Extracted data entries
··········
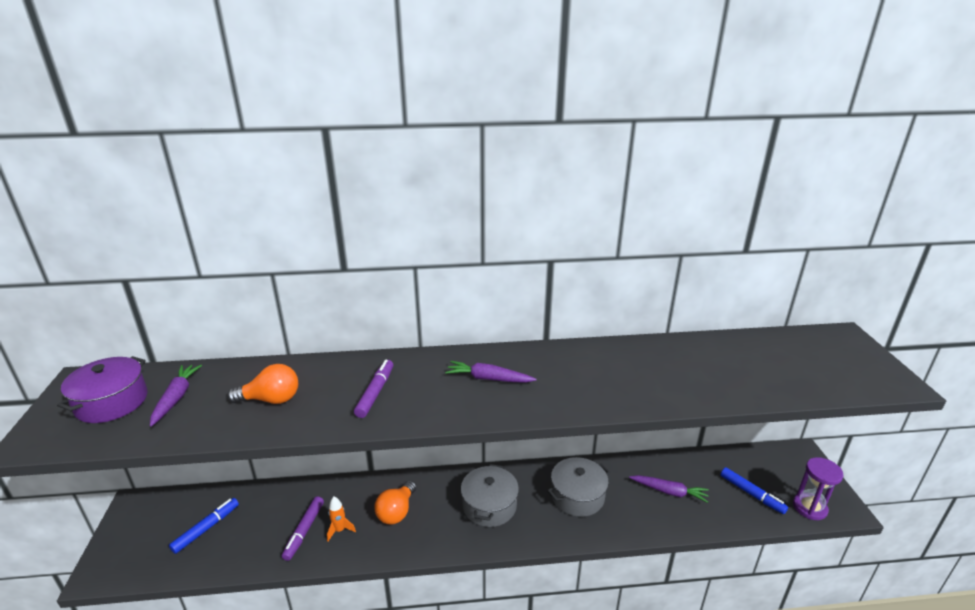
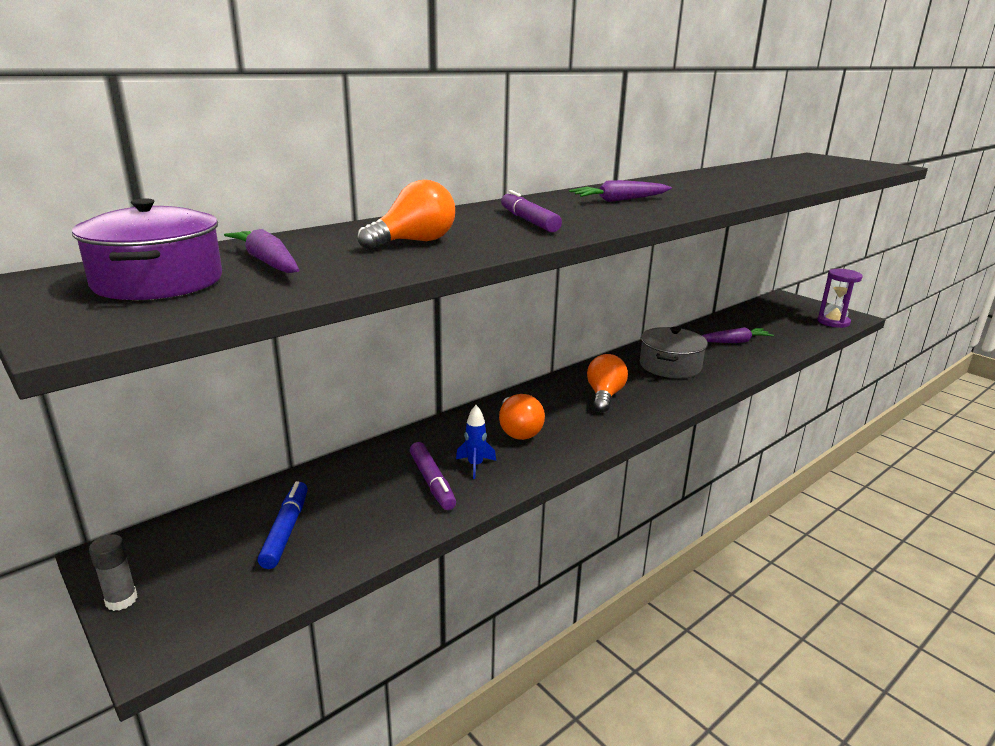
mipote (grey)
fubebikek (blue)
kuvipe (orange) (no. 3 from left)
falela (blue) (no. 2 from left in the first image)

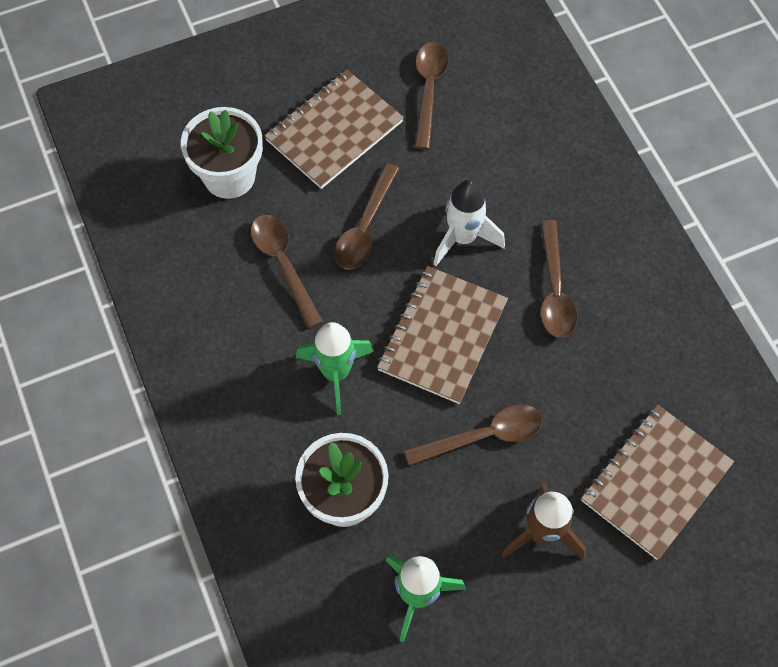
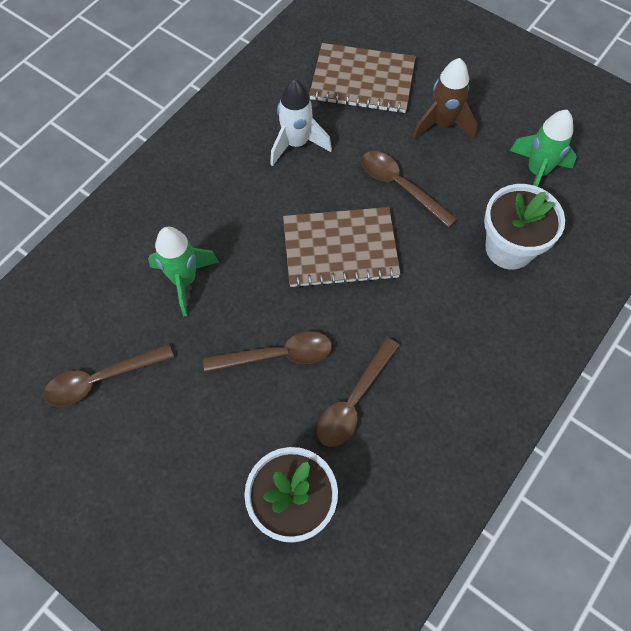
fubebikek (green) (no. 1 from left)
fubebikek (white)
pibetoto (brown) (no. 1 from left in the first image)
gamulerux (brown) (no. 5 from left in the first image)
··········
** Your assignment **
Once the line containing "fubebikek (blue)" is found, write out exactly that line and each line after it through the end of the entries, omitting pictures.

** Exercise answer **
fubebikek (blue)
kuvipe (orange) (no. 3 from left)
falela (blue) (no. 2 from left in the first image)

fubebikek (green) (no. 1 from left)
fubebikek (white)
pibetoto (brown) (no. 1 from left in the first image)
gamulerux (brown) (no. 5 from left in the first image)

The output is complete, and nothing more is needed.